» **EXERCISE**: Output the data word for word, dropping every image.

*** INFORMATION SHOWN Section Begins ***

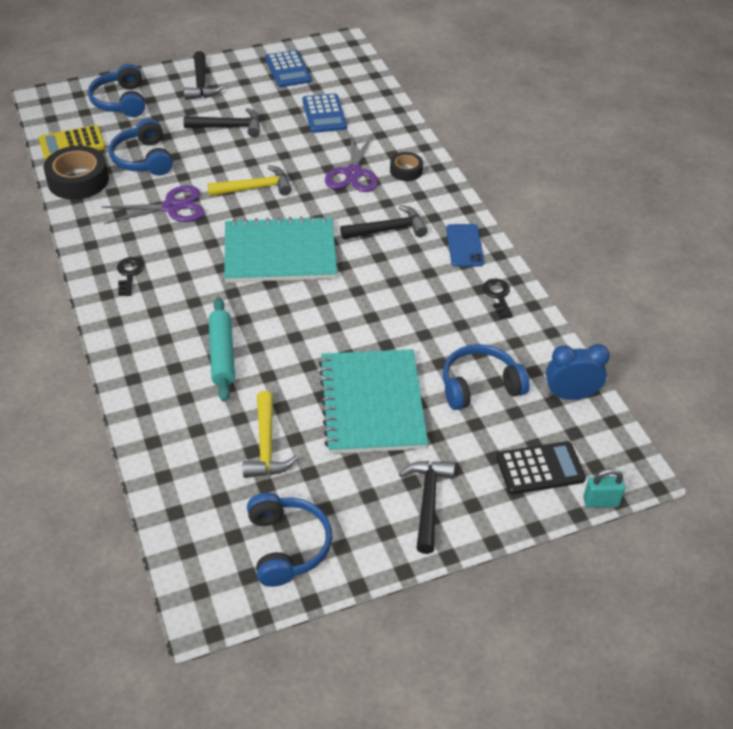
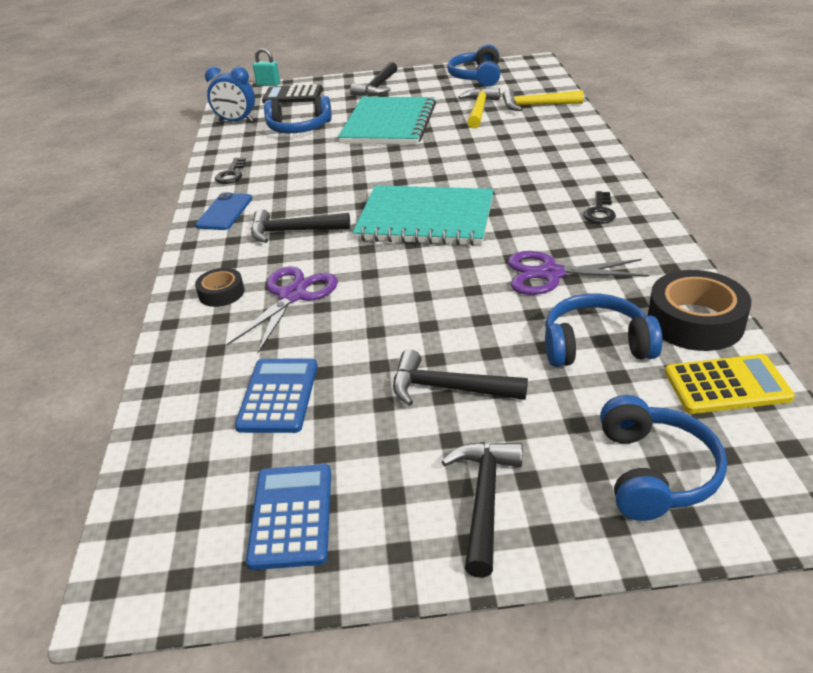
camera: 160 degrees left, 10 degrees down
(143, 159) = (596, 345): blue headphones -> blue headphones turned 90 degrees counterclockwise
(222, 354) = (505, 152): turquoise rolling pin -> none
(255, 188) = (433, 288): yellow hammer -> yellow hammer (536, 105)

*** INFORMATION SHOWN Section Ends ***

» **WRITTEN RESPONSE**:
camera: 160 degrees left, 10 degrees down
(143, 159) = (596, 345): blue headphones -> blue headphones turned 90 degrees counterclockwise
(222, 354) = (505, 152): turquoise rolling pin -> none
(255, 188) = (433, 288): yellow hammer -> yellow hammer (536, 105)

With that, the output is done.